[Records from a collection]
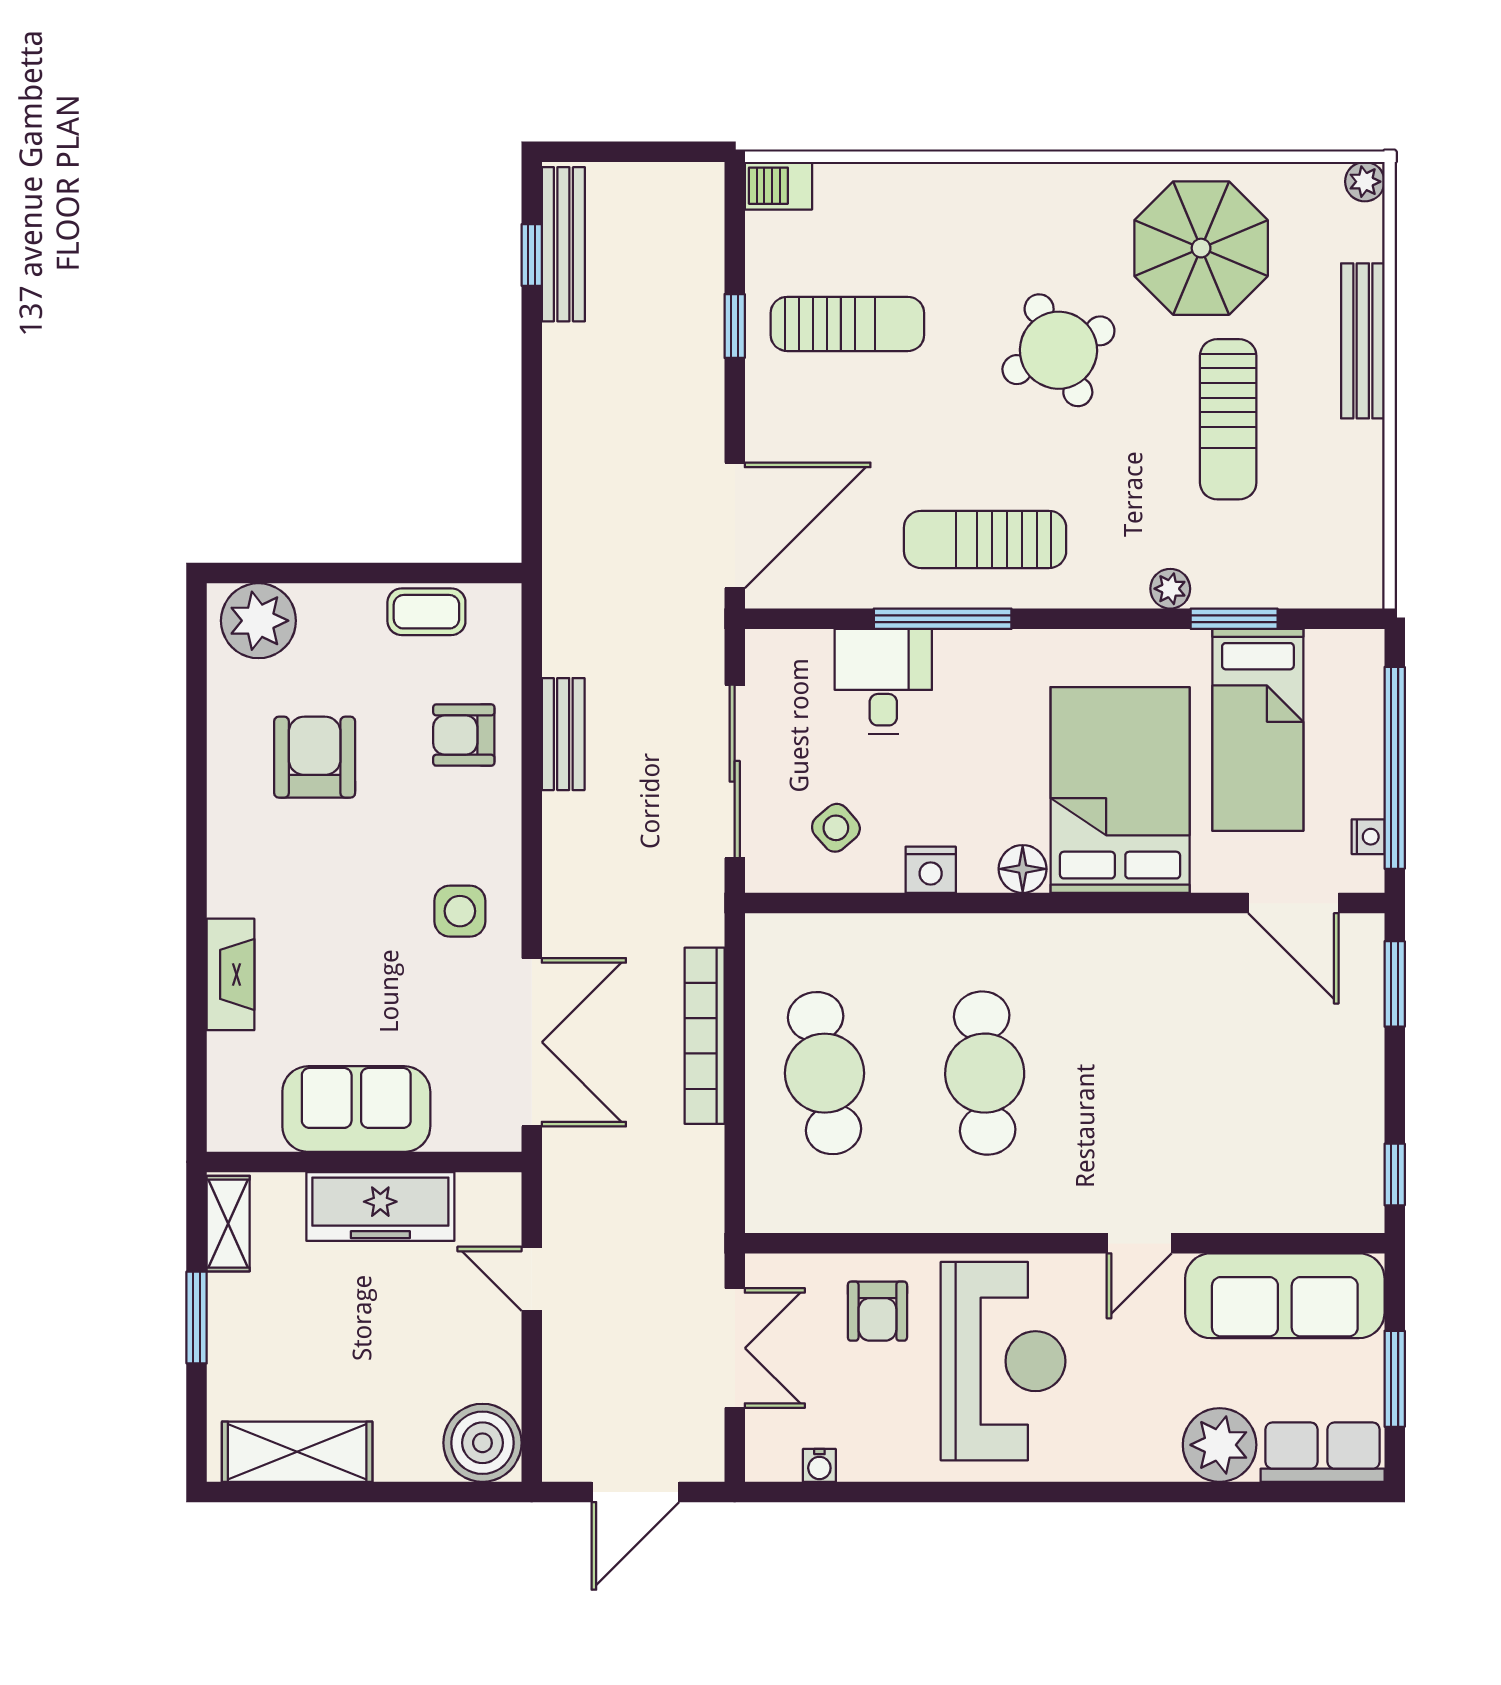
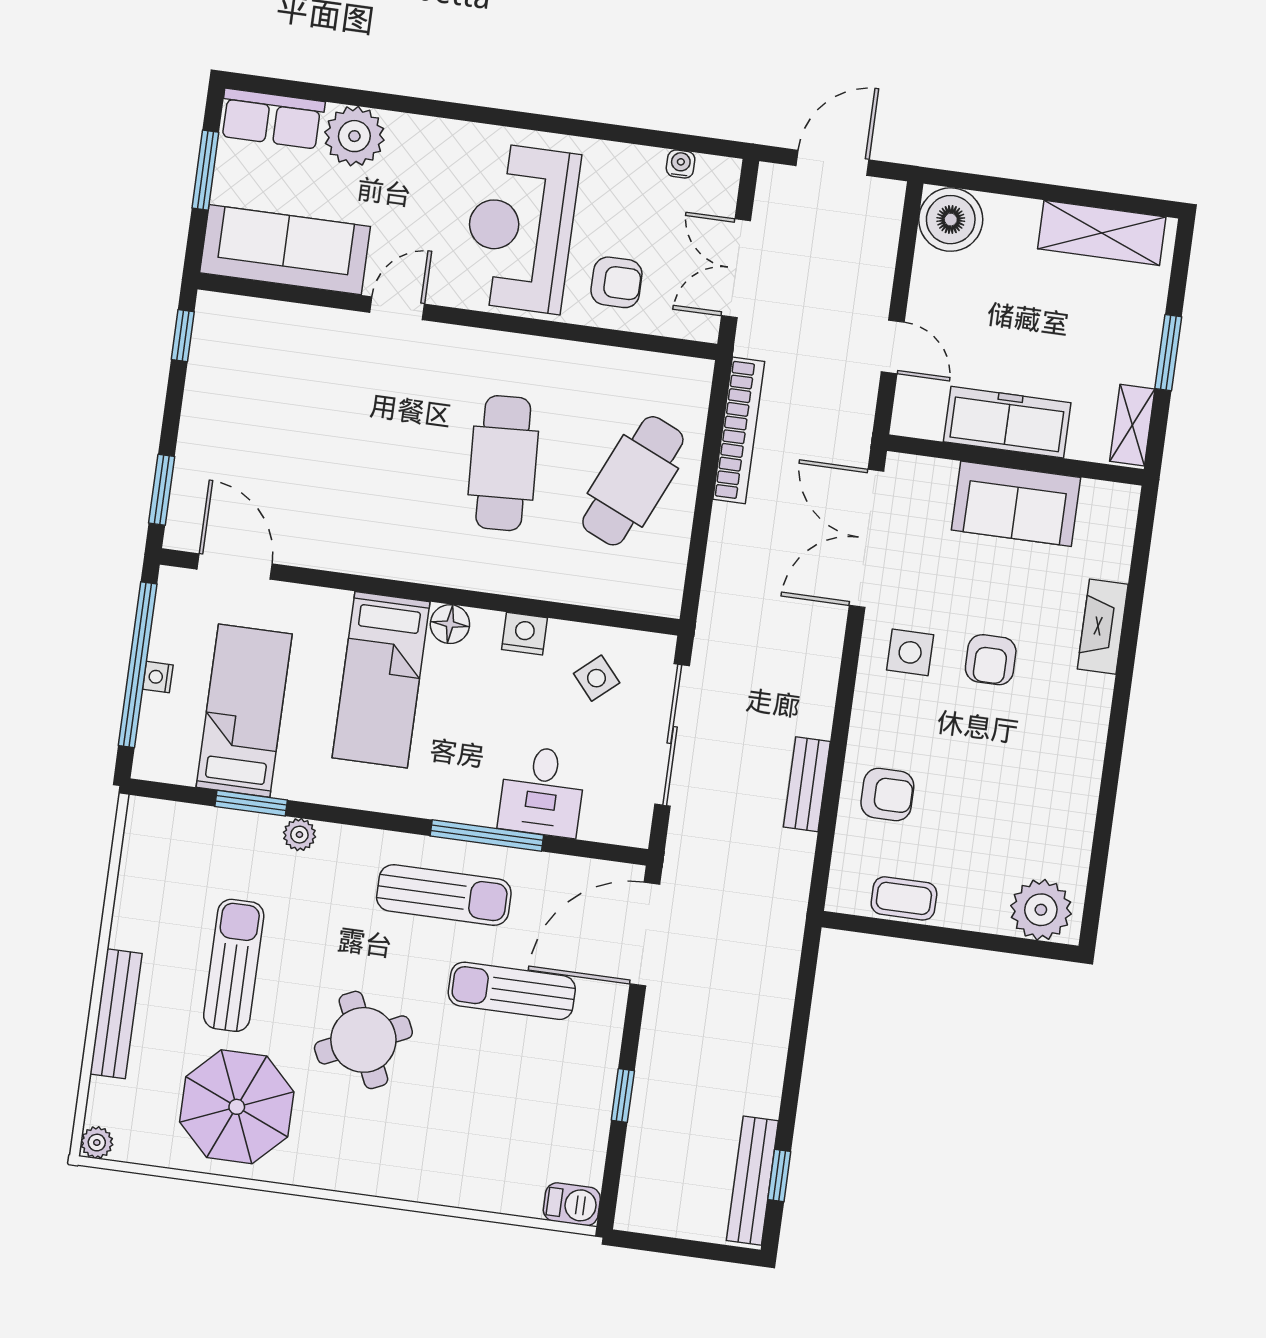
sun lounger: (847, 324) -> (512, 991), moved
armchair: (315, 757) -> (991, 660), moved, width x0.72, depth x0.72
bed: (1120, 790) -> (381, 680), width x0.67
nightstand: (1368, 837) -> (158, 677), moved
bookcase: (705, 1036) -> (739, 430), moved
cafe table: (825, 1073) -> (633, 481), turned 33
armchair: (877, 1311) -> (616, 282), turned 90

--- WHAT IS NEEDED ---
In the records above, find the line containing "bookcase: (705, 1036) -> (739, 430), moved" and output every line from the first through that one, exactly, omitting pictures.

--- WRITTEN RESPONSE ---
sun lounger: (847, 324) -> (512, 991), moved
armchair: (315, 757) -> (991, 660), moved, width x0.72, depth x0.72
bed: (1120, 790) -> (381, 680), width x0.67
nightstand: (1368, 837) -> (158, 677), moved
bookcase: (705, 1036) -> (739, 430), moved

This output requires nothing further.